[Dataset items]
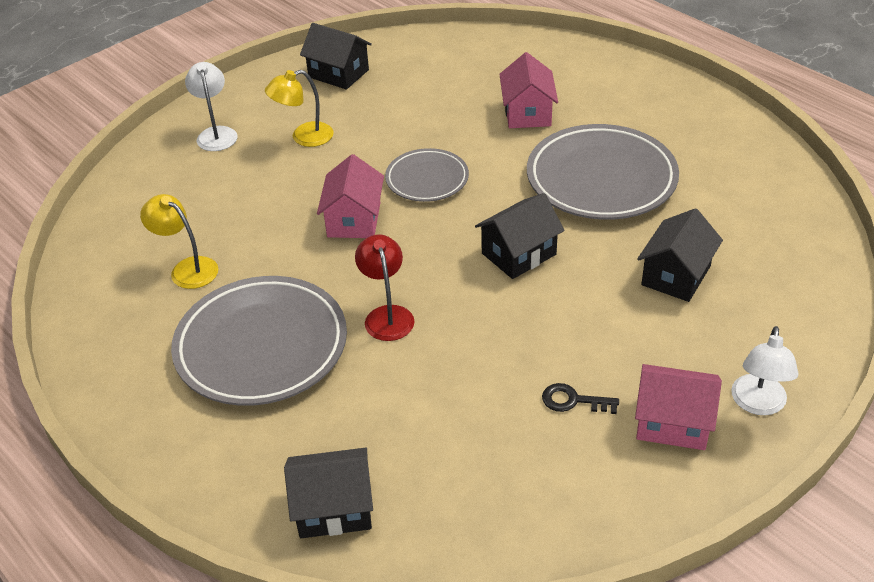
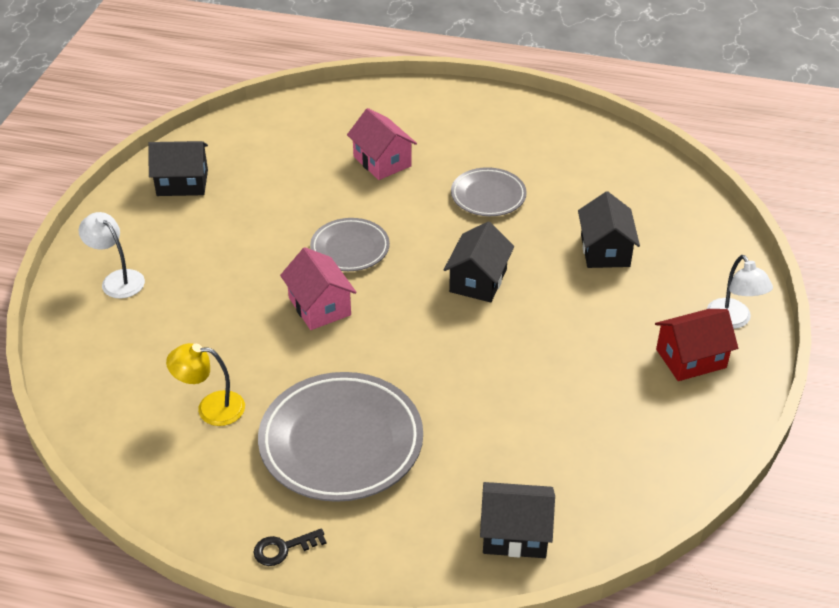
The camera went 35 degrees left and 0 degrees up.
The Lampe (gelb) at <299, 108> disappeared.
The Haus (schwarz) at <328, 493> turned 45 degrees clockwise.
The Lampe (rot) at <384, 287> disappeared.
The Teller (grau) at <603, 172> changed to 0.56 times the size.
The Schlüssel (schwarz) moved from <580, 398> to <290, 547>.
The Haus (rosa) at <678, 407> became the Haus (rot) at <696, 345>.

→ Exercise brief:
A faithful copy of each entry is required, and no picture may be carried into it.

→ Result for this task:
The camera went 35 degrees left and 0 degrees up.
The Lampe (gelb) at <299, 108> disappeared.
The Haus (schwarz) at <328, 493> turned 45 degrees clockwise.
The Lampe (rot) at <384, 287> disappeared.
The Teller (grau) at <603, 172> changed to 0.56 times the size.
The Schlüssel (schwarz) moved from <580, 398> to <290, 547>.
The Haus (rosa) at <678, 407> became the Haus (rot) at <696, 345>.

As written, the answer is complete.